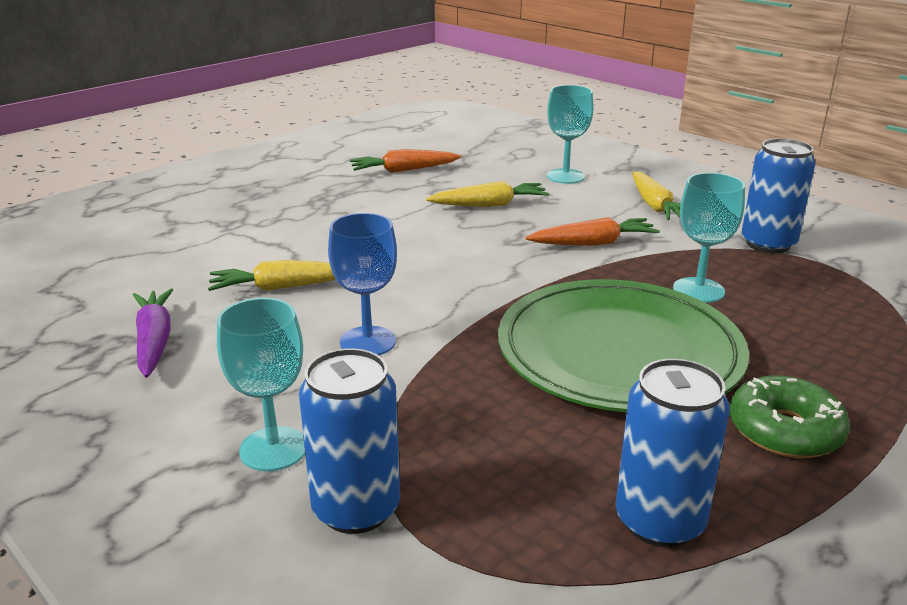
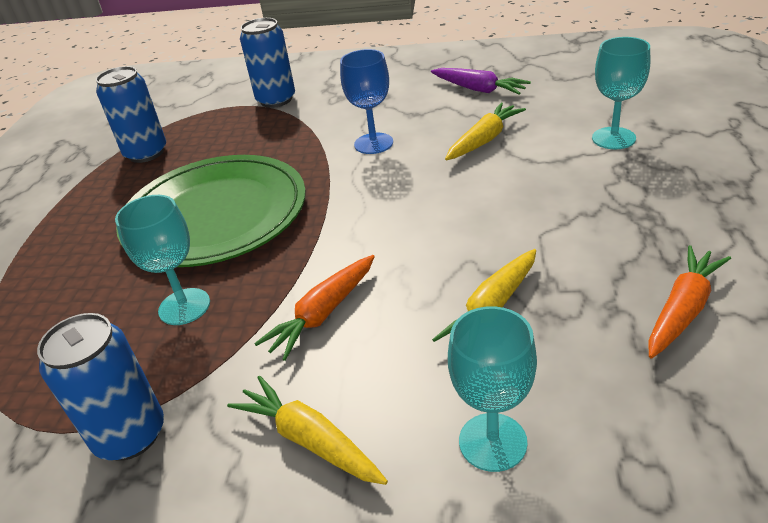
camera: 145 degrees right, 10 degrees up
(273, 449) = (338, 95): turquoise goblet -> turquoise goblet (613, 138)
(784, 431) = (90, 220): green donut -> none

- - - - - - -

__Problem to work on__
When you copy the data above, keep each line exact and omit the pictures.

__Completed exercise__
camera: 145 degrees right, 10 degrees up
(273, 449) = (338, 95): turquoise goblet -> turquoise goblet (613, 138)
(784, 431) = (90, 220): green donut -> none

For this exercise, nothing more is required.